(SOURCE DATA)
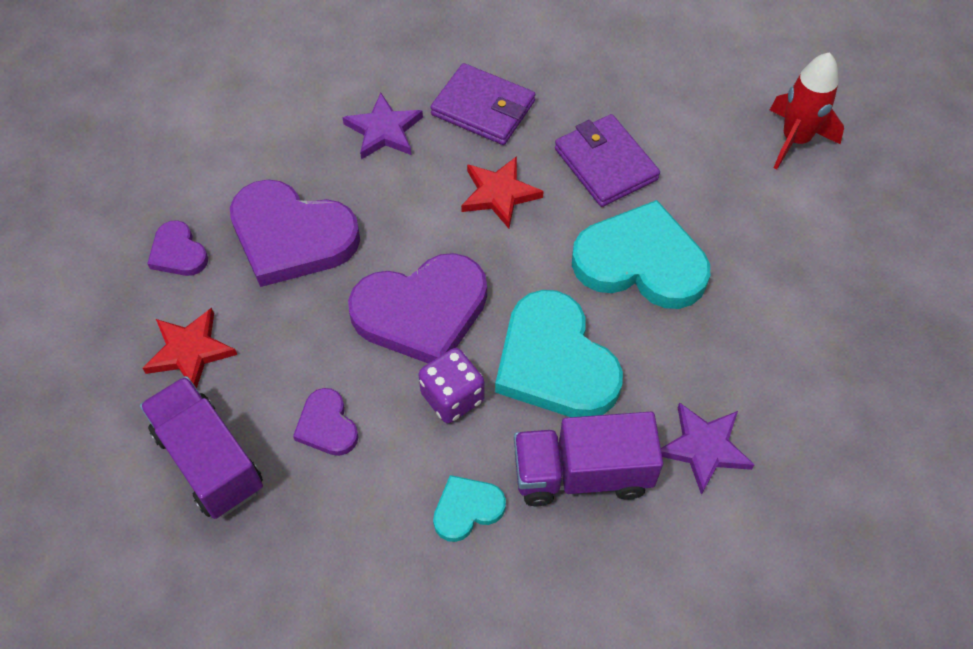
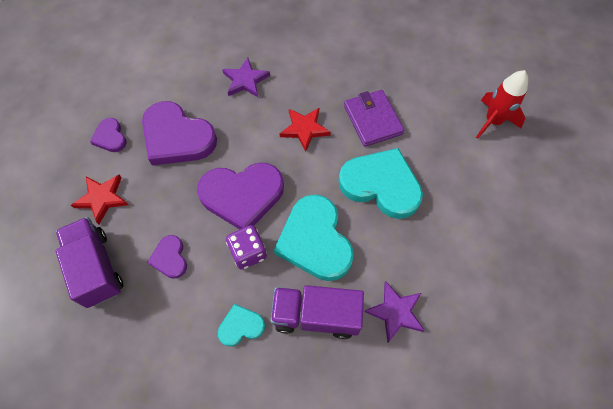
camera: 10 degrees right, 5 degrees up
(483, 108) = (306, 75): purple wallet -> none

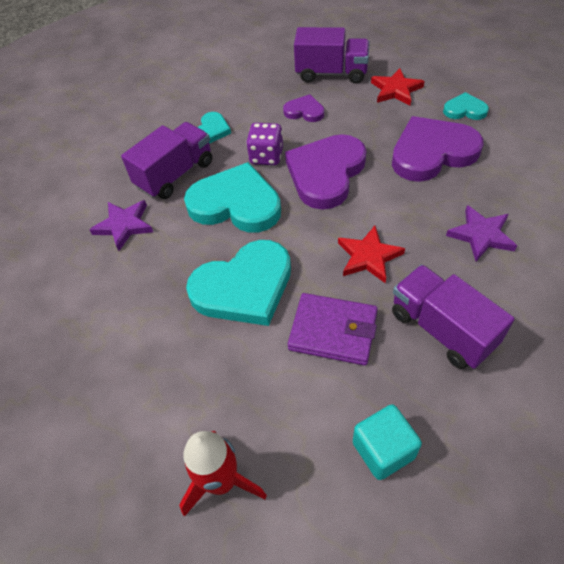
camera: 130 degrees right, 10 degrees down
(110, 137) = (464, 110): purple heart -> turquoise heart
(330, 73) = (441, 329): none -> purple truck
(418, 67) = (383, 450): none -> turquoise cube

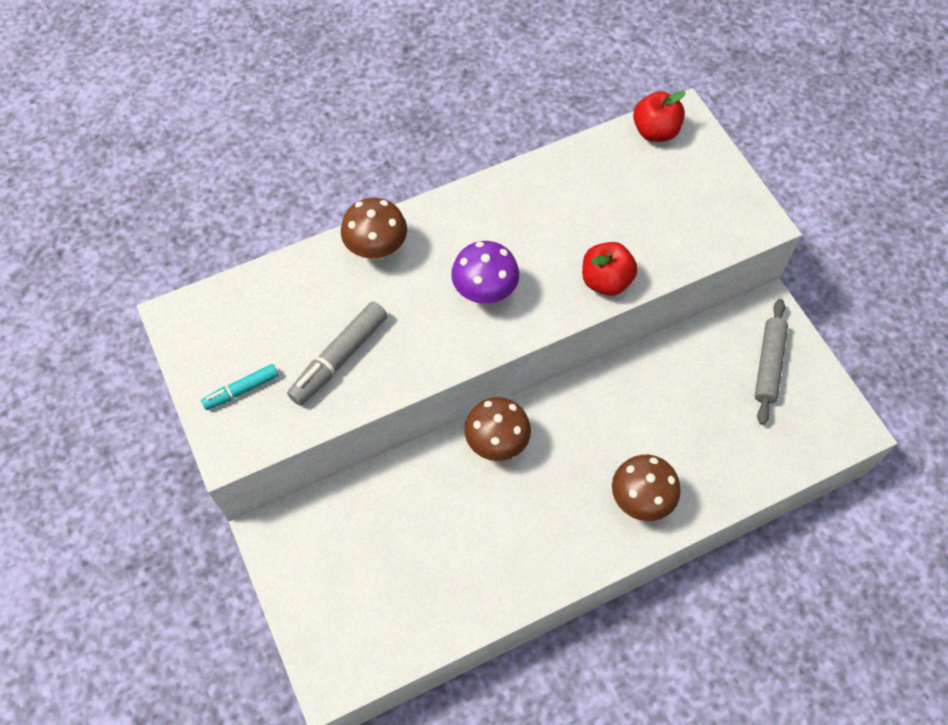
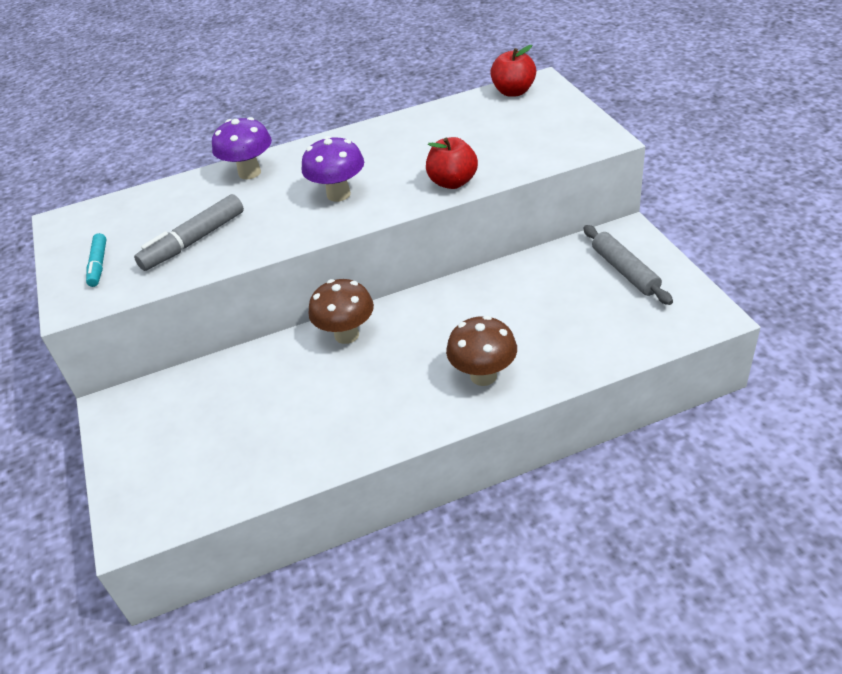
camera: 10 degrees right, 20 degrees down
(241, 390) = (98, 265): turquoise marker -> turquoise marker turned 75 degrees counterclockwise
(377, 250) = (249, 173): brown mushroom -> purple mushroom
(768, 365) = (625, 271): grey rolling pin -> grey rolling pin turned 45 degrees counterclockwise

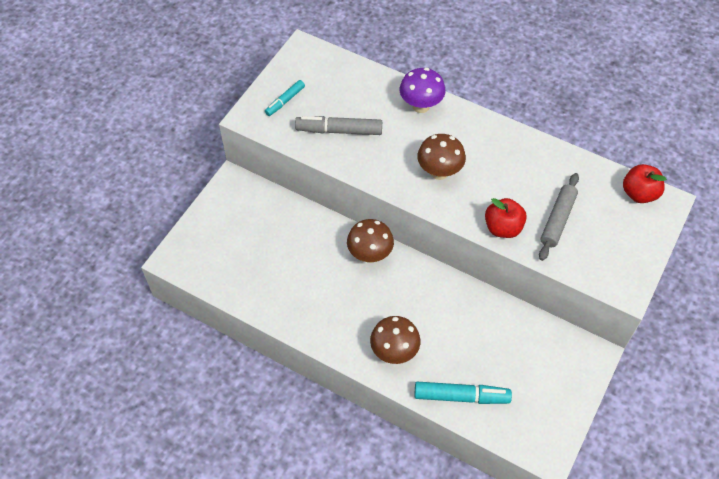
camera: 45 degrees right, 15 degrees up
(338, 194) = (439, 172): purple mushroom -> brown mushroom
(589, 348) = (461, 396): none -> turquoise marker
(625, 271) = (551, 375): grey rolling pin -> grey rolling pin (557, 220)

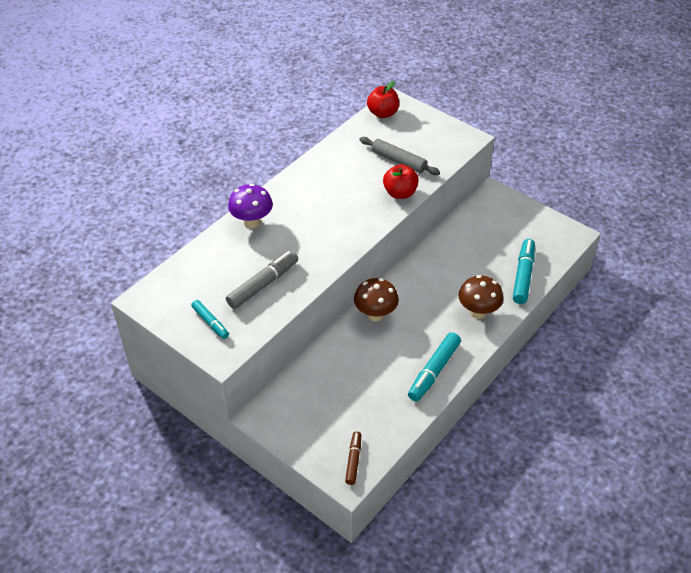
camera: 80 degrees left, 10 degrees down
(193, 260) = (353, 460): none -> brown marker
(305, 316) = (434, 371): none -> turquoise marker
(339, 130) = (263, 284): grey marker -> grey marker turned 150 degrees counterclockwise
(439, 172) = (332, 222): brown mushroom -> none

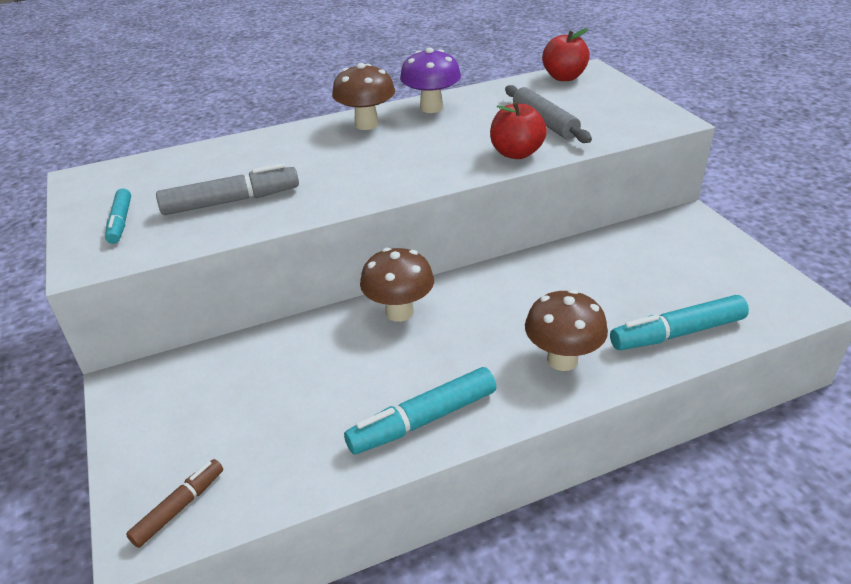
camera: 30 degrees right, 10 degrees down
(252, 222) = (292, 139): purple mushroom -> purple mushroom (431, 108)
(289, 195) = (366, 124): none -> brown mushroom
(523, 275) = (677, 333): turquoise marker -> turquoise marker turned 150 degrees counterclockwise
(End SOURCE DATA)
▶ TASK TO COMPLETE: Return exactly the stretch above whose first line contains "(589, 348) = (461, 396): none" and whose last line contains "camera: 30 degrees right, 10 degrees down", and nothing outside it. The pictures should not appear.

▶ WRITTEN SOLUTION:
(589, 348) = (461, 396): none -> turquoise marker
(625, 271) = (551, 375): grey rolling pin -> grey rolling pin (557, 220)

camera: 80 degrees left, 10 degrees down
(193, 260) = (353, 460): none -> brown marker
(305, 316) = (434, 371): none -> turquoise marker
(339, 130) = (263, 284): grey marker -> grey marker turned 150 degrees counterclockwise
(439, 172) = (332, 222): brown mushroom -> none

camera: 30 degrees right, 10 degrees down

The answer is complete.